> **About this task**:
From top to bottom, each entry below must be reproduced exactly.

***** Task material *****

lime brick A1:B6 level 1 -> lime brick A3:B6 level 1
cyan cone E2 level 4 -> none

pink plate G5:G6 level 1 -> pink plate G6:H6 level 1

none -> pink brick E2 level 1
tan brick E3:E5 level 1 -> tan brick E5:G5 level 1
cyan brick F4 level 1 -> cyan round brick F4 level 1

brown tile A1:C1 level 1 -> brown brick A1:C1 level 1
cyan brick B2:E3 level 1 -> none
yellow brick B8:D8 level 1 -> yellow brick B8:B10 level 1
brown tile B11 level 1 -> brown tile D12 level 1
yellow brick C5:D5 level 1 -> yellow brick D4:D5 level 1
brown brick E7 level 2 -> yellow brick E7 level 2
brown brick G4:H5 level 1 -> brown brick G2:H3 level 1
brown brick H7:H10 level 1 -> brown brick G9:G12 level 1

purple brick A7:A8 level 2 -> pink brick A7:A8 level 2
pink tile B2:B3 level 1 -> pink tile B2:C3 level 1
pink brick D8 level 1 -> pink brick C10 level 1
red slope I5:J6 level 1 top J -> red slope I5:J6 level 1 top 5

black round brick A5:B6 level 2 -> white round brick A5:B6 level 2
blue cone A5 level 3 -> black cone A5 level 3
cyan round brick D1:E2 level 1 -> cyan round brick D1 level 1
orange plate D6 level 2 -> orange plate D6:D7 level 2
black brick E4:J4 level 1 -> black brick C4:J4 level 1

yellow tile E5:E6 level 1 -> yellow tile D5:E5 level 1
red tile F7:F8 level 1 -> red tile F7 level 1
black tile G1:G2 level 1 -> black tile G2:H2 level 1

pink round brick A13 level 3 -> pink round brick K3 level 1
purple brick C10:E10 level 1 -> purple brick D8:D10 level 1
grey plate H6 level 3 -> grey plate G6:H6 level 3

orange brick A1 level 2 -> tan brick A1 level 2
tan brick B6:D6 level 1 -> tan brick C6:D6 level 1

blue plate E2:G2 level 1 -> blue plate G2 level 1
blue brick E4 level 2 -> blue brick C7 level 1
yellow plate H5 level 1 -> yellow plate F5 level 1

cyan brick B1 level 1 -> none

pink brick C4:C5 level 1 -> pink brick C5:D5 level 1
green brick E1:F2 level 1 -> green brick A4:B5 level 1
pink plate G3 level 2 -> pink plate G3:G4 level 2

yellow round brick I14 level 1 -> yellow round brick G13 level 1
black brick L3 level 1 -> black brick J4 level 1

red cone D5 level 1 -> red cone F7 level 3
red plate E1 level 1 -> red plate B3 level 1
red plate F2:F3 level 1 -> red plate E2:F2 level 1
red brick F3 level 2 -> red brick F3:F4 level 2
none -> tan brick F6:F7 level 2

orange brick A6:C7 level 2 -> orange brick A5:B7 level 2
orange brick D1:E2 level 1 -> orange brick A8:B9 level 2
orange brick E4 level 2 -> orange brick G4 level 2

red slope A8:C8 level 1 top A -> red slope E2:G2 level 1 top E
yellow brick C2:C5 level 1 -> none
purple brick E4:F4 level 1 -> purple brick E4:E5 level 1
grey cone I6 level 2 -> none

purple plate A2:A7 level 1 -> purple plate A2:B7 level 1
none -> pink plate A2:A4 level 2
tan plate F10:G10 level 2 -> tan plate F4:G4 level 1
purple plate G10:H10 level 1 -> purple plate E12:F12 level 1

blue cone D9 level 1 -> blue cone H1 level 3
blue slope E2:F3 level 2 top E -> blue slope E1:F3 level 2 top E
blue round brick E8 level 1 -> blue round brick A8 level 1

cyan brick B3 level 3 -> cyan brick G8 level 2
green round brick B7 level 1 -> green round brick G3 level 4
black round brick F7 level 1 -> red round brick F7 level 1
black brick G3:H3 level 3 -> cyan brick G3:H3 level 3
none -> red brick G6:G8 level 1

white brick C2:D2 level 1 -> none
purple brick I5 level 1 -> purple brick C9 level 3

*****

> **Written answer**:
lime brick A1:B6 level 1 -> lime brick A3:B6 level 1
cyan cone E2 level 4 -> none

pink plate G5:G6 level 1 -> pink plate G6:H6 level 1

none -> pink brick E2 level 1
tan brick E3:E5 level 1 -> tan brick E5:G5 level 1
cyan brick F4 level 1 -> cyan round brick F4 level 1

brown tile A1:C1 level 1 -> brown brick A1:C1 level 1
cyan brick B2:E3 level 1 -> none
yellow brick B8:D8 level 1 -> yellow brick B8:B10 level 1
brown tile B11 level 1 -> brown tile D12 level 1
yellow brick C5:D5 level 1 -> yellow brick D4:D5 level 1
brown brick E7 level 2 -> yellow brick E7 level 2
brown brick G4:H5 level 1 -> brown brick G2:H3 level 1
brown brick H7:H10 level 1 -> brown brick G9:G12 level 1

purple brick A7:A8 level 2 -> pink brick A7:A8 level 2
pink tile B2:B3 level 1 -> pink tile B2:C3 level 1
pink brick D8 level 1 -> pink brick C10 level 1
red slope I5:J6 level 1 top J -> red slope I5:J6 level 1 top 5

black round brick A5:B6 level 2 -> white round brick A5:B6 level 2
blue cone A5 level 3 -> black cone A5 level 3
cyan round brick D1:E2 level 1 -> cyan round brick D1 level 1
orange plate D6 level 2 -> orange plate D6:D7 level 2
black brick E4:J4 level 1 -> black brick C4:J4 level 1

yellow tile E5:E6 level 1 -> yellow tile D5:E5 level 1
red tile F7:F8 level 1 -> red tile F7 level 1
black tile G1:G2 level 1 -> black tile G2:H2 level 1

pink round brick A13 level 3 -> pink round brick K3 level 1
purple brick C10:E10 level 1 -> purple brick D8:D10 level 1
grey plate H6 level 3 -> grey plate G6:H6 level 3

orange brick A1 level 2 -> tan brick A1 level 2
tan brick B6:D6 level 1 -> tan brick C6:D6 level 1

blue plate E2:G2 level 1 -> blue plate G2 level 1
blue brick E4 level 2 -> blue brick C7 level 1
yellow plate H5 level 1 -> yellow plate F5 level 1

cyan brick B1 level 1 -> none

pink brick C4:C5 level 1 -> pink brick C5:D5 level 1
green brick E1:F2 level 1 -> green brick A4:B5 level 1
pink plate G3 level 2 -> pink plate G3:G4 level 2

yellow round brick I14 level 1 -> yellow round brick G13 level 1
black brick L3 level 1 -> black brick J4 level 1

red cone D5 level 1 -> red cone F7 level 3
red plate E1 level 1 -> red plate B3 level 1
red plate F2:F3 level 1 -> red plate E2:F2 level 1
red brick F3 level 2 -> red brick F3:F4 level 2
none -> tan brick F6:F7 level 2

orange brick A6:C7 level 2 -> orange brick A5:B7 level 2
orange brick D1:E2 level 1 -> orange brick A8:B9 level 2
orange brick E4 level 2 -> orange brick G4 level 2

red slope A8:C8 level 1 top A -> red slope E2:G2 level 1 top E
yellow brick C2:C5 level 1 -> none
purple brick E4:F4 level 1 -> purple brick E4:E5 level 1
grey cone I6 level 2 -> none

purple plate A2:A7 level 1 -> purple plate A2:B7 level 1
none -> pink plate A2:A4 level 2
tan plate F10:G10 level 2 -> tan plate F4:G4 level 1
purple plate G10:H10 level 1 -> purple plate E12:F12 level 1

blue cone D9 level 1 -> blue cone H1 level 3
blue slope E2:F3 level 2 top E -> blue slope E1:F3 level 2 top E
blue round brick E8 level 1 -> blue round brick A8 level 1

cyan brick B3 level 3 -> cyan brick G8 level 2
green round brick B7 level 1 -> green round brick G3 level 4
black round brick F7 level 1 -> red round brick F7 level 1
black brick G3:H3 level 3 -> cyan brick G3:H3 level 3
none -> red brick G6:G8 level 1

white brick C2:D2 level 1 -> none
purple brick I5 level 1 -> purple brick C9 level 3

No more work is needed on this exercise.